§ **To do**
Check every line of the data for the word "pear", and copy those that have it.
######
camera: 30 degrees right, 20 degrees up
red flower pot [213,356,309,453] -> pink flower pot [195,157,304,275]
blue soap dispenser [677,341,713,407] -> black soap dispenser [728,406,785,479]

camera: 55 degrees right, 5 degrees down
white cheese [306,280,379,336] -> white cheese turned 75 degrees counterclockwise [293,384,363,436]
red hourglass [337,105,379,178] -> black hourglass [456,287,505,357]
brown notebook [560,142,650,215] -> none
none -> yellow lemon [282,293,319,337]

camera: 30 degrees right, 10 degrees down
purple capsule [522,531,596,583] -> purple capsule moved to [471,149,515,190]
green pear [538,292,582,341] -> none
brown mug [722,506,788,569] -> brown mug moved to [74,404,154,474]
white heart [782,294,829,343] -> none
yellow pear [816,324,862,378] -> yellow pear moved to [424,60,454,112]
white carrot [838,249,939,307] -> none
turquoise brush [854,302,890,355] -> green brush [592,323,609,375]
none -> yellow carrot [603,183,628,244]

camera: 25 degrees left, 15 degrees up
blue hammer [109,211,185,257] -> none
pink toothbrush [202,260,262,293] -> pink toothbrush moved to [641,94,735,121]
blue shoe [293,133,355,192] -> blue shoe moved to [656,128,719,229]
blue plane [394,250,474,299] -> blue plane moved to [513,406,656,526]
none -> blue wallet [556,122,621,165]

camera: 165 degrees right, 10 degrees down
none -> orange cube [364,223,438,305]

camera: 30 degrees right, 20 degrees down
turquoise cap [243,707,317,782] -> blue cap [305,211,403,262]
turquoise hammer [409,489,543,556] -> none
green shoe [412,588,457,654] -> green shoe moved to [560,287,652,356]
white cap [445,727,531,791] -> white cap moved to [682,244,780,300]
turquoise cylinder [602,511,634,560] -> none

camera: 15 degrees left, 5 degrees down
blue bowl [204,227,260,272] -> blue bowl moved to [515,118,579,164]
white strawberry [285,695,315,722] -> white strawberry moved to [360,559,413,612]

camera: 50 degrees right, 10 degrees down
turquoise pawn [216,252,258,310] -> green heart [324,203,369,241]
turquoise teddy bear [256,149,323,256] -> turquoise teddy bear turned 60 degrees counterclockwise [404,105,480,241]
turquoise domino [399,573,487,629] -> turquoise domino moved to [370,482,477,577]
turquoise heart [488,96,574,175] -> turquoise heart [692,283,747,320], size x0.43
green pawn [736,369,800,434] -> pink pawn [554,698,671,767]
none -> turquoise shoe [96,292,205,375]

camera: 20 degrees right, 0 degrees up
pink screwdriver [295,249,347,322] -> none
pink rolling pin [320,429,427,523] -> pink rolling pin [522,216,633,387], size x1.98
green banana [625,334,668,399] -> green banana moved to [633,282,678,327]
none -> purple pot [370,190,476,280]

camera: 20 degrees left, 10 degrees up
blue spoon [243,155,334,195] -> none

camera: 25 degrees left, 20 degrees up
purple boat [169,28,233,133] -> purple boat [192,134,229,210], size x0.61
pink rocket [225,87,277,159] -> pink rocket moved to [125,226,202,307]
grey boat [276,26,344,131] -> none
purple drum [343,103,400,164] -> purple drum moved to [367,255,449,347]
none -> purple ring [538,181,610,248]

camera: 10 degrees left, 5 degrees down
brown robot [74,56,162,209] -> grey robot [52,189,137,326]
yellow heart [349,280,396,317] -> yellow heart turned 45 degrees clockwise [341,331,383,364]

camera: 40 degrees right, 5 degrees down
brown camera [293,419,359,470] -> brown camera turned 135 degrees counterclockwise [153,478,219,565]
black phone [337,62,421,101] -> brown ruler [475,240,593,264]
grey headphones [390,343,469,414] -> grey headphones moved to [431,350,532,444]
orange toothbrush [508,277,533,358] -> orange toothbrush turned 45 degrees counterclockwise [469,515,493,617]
######
§ **Reply**
green pear [538,292,582,341] -> none
yellow pear [816,324,862,378] -> yellow pear moved to [424,60,454,112]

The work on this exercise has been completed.